> WHAT IS BEING ASKED:
Please copy each line of the records below that holds the word "plus".

RECORDS TO PROCESS START

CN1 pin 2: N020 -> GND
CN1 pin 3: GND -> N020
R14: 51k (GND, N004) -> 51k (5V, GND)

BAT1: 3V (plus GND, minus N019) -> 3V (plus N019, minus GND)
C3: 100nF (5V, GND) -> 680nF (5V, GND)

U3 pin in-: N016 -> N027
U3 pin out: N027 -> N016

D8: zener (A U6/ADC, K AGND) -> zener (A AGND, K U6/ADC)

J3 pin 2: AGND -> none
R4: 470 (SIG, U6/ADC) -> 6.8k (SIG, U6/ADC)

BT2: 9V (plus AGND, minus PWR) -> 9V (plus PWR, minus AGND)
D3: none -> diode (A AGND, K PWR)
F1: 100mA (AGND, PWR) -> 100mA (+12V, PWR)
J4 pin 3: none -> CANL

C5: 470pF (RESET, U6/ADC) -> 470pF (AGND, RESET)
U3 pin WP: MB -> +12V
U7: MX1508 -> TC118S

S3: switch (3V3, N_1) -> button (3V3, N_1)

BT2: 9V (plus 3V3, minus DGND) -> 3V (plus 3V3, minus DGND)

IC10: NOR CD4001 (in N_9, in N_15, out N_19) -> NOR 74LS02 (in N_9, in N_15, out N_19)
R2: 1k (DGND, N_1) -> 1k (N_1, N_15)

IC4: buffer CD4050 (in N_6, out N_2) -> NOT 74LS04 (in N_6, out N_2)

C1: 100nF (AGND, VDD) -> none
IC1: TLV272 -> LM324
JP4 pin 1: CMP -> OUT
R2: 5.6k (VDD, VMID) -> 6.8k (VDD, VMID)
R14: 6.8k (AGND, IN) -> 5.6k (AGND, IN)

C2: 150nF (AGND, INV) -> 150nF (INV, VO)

RECORDS TO PROCESS END

> ANSWER FOR THIS EXERCISE:
BAT1: 3V (plus GND, minus N019) -> 3V (plus N019, minus GND)
BT2: 9V (plus AGND, minus PWR) -> 9V (plus PWR, minus AGND)
BT2: 9V (plus 3V3, minus DGND) -> 3V (plus 3V3, minus DGND)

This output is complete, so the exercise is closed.